### TO DO
Reproduce word for word the lines from the beginning of the entries to the line with "(428, 174) = (351, 187): orange", both included, but none of the pictures.

============================================================

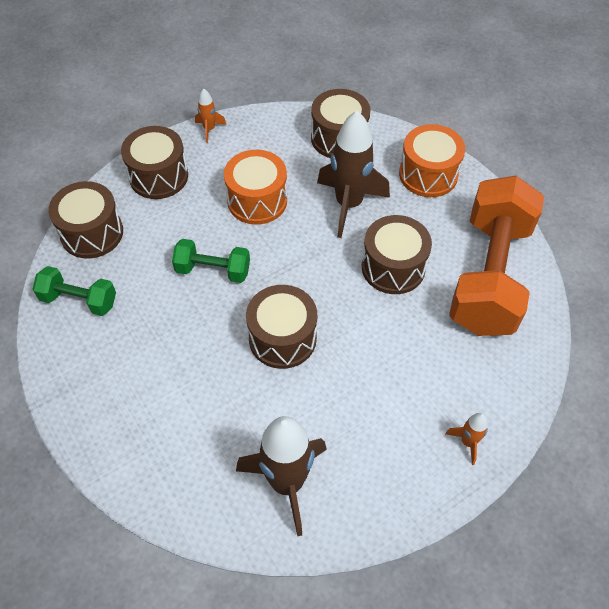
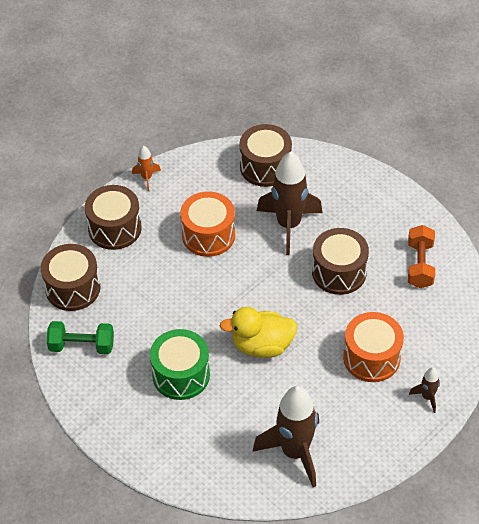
camera: 10 degrees left, 5 degrees down
(179, 356) = (181, 375): none -> green drum
(213, 270) = (188, 301): green dumbbell -> none
(282, 338) = (262, 346): brown drum -> yellow duck
(428, 174) = (351, 187): orange drum -> orange drum (371, 357)
(467, 442) = (427, 397): orange rocket -> brown rocket
(489, 275) = (420, 265): orange dumbbell -> orange dumbbell, size x0.47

============================================================

### WORKED SOLUTION
camera: 10 degrees left, 5 degrees down
(179, 356) = (181, 375): none -> green drum
(213, 270) = (188, 301): green dumbbell -> none
(282, 338) = (262, 346): brown drum -> yellow duck
(428, 174) = (351, 187): orange drum -> orange drum (371, 357)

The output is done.